_WHAT IS BEING ASKED_: Give back the line containing "IR2: VS1838B -> TSOP4838" along with every line after it, exactly, until the entries end.

###

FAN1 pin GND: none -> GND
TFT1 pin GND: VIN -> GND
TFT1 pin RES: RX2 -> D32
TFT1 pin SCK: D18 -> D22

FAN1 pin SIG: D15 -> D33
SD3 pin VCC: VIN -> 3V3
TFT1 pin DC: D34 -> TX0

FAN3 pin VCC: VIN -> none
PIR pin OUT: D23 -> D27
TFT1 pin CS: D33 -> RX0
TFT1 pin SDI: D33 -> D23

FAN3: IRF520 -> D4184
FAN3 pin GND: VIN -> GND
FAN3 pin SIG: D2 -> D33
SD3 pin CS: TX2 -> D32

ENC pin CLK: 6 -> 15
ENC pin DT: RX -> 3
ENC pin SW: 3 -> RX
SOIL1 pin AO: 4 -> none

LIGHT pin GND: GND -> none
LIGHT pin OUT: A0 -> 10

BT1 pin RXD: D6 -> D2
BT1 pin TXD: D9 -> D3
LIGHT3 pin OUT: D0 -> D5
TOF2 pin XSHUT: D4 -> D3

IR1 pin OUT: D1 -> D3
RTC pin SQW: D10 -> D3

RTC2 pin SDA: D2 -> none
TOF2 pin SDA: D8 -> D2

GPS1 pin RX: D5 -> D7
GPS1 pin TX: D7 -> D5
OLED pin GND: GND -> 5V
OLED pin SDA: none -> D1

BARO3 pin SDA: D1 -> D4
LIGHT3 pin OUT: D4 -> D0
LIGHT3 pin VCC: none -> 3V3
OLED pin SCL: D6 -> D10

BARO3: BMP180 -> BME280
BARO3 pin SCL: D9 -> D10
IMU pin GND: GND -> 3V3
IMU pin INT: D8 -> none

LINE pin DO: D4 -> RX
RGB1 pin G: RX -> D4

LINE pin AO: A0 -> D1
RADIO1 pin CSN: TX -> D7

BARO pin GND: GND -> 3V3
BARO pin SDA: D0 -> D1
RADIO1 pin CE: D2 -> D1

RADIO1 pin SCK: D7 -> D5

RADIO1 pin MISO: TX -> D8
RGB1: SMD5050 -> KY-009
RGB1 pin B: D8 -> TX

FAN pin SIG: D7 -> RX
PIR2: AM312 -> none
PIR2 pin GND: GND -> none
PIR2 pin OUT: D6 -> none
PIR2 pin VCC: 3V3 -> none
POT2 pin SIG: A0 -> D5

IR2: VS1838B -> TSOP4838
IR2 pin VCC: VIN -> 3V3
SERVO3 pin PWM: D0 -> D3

###

_RESPONSE TO THIS TASK_:
IR2: VS1838B -> TSOP4838
IR2 pin VCC: VIN -> 3V3
SERVO3 pin PWM: D0 -> D3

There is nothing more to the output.